WHAT THE EXERCISE ASKS :: The required result is a copy of each line below in which "MOSI" appears.

[Dataset records]
○ ○ ○ ○ ○ ○ ○

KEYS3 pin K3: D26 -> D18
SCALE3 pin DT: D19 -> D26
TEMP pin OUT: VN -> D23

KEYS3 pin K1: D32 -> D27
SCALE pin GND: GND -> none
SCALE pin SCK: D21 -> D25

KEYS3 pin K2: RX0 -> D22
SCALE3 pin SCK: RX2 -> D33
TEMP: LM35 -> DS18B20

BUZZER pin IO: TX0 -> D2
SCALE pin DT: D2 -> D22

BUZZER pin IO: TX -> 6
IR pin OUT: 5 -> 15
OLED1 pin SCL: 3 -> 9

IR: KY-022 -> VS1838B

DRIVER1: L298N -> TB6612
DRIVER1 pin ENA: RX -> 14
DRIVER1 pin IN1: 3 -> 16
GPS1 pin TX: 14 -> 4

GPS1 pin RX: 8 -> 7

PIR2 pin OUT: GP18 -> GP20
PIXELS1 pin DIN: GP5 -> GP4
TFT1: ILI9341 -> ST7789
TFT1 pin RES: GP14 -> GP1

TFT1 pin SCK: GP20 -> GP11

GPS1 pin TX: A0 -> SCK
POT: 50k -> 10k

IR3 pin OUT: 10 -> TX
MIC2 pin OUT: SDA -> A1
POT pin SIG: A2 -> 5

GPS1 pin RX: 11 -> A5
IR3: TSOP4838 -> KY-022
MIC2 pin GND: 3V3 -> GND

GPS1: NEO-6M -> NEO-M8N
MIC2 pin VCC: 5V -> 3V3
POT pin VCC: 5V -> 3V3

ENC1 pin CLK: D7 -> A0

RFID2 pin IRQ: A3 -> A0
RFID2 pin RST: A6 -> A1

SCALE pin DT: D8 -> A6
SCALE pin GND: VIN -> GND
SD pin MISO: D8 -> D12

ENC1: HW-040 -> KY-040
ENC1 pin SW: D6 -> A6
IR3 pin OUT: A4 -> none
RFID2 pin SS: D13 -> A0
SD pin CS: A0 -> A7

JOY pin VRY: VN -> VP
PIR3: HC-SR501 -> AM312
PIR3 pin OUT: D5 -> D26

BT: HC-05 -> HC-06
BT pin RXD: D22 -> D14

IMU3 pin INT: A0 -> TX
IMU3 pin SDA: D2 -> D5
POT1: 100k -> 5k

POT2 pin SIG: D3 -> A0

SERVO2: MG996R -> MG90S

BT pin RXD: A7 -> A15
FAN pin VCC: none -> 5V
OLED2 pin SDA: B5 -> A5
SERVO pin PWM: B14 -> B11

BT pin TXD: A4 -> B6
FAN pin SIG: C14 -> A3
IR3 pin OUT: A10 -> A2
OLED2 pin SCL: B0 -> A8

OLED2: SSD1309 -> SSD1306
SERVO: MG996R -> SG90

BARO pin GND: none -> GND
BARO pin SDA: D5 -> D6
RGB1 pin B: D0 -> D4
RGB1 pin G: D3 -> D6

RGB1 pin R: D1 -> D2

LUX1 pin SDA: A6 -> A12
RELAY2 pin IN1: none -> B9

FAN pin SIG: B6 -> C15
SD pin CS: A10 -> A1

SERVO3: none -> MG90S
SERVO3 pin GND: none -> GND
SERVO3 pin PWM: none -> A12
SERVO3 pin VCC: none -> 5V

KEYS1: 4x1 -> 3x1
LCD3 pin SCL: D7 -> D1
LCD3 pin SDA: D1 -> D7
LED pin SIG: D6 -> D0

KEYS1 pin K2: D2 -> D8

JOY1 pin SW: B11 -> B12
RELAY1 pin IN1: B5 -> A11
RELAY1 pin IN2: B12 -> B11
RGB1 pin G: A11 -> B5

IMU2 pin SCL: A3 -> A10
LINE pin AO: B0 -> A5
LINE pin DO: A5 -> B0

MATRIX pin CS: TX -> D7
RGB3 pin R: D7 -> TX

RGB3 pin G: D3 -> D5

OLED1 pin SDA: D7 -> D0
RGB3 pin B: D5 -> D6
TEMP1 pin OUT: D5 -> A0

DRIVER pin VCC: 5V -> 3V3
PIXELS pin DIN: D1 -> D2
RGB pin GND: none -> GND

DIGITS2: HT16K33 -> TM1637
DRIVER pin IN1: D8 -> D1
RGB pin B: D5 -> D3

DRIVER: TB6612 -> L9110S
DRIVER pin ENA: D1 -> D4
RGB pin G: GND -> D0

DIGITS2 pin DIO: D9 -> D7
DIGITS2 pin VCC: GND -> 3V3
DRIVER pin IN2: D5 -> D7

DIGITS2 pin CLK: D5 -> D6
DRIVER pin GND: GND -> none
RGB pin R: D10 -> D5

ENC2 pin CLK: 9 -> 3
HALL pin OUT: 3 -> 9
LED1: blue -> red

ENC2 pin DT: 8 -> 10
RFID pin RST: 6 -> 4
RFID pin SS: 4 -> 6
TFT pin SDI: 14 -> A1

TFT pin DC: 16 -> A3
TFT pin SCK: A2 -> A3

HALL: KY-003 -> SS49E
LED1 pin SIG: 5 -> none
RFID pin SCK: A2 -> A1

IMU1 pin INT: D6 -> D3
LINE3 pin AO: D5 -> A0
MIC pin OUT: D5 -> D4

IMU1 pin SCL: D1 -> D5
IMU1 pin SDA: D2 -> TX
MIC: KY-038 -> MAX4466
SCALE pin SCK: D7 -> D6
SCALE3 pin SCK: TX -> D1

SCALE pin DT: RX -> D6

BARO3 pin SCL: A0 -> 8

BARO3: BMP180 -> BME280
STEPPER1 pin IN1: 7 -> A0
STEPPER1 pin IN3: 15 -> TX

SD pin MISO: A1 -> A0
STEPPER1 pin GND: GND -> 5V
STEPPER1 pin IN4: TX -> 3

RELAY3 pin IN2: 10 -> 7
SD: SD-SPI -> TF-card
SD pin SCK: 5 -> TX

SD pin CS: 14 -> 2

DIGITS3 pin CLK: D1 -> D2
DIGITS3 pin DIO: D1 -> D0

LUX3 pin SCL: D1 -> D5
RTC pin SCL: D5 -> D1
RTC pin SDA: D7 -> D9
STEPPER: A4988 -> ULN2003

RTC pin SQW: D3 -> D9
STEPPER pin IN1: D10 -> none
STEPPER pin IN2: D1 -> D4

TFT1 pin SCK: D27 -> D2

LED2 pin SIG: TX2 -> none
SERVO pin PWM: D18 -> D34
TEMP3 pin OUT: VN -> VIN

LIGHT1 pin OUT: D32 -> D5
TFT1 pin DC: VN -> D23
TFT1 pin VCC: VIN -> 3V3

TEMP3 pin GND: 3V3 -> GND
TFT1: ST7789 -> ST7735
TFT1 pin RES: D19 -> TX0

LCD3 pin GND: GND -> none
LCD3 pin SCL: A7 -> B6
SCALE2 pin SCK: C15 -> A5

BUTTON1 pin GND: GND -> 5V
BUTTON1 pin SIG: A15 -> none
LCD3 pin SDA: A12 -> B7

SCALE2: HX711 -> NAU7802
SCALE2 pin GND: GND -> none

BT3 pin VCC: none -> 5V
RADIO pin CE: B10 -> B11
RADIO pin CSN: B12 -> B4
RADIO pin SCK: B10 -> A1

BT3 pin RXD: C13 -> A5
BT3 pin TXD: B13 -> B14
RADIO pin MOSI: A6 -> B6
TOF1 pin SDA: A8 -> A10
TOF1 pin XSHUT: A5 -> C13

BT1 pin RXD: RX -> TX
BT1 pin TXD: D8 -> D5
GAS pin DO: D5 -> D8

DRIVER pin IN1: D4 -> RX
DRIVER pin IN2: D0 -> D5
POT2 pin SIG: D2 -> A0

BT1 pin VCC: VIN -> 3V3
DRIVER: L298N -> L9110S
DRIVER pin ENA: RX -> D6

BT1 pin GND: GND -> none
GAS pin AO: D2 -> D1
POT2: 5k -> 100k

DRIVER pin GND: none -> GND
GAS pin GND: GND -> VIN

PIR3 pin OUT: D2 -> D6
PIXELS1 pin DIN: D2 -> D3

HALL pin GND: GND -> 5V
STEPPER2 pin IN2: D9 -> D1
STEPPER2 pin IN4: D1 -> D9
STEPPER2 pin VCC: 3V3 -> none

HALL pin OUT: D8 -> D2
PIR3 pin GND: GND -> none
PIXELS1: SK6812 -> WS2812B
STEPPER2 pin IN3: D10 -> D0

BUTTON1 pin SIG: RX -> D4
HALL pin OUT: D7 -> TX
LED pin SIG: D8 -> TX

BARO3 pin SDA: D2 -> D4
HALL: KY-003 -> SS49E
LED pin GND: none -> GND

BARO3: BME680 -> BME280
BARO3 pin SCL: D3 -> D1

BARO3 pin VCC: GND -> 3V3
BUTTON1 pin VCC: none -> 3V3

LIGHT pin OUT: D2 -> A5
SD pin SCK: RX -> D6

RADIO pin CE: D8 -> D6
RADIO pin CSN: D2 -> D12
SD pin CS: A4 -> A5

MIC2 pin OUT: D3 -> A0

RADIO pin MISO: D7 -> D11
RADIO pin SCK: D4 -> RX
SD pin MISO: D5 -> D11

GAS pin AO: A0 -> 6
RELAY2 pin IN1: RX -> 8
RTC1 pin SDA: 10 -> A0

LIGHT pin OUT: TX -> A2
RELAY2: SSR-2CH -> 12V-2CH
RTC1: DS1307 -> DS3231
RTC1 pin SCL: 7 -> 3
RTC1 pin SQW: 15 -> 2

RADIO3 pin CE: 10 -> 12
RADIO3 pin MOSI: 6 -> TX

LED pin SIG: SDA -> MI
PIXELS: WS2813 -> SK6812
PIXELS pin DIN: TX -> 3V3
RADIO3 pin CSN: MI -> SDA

○ ○ ○ ○ ○ ○ ○

ANSWER FOR THIS EXERCISE ::
RADIO pin MOSI: A6 -> B6
RADIO3 pin MOSI: 6 -> TX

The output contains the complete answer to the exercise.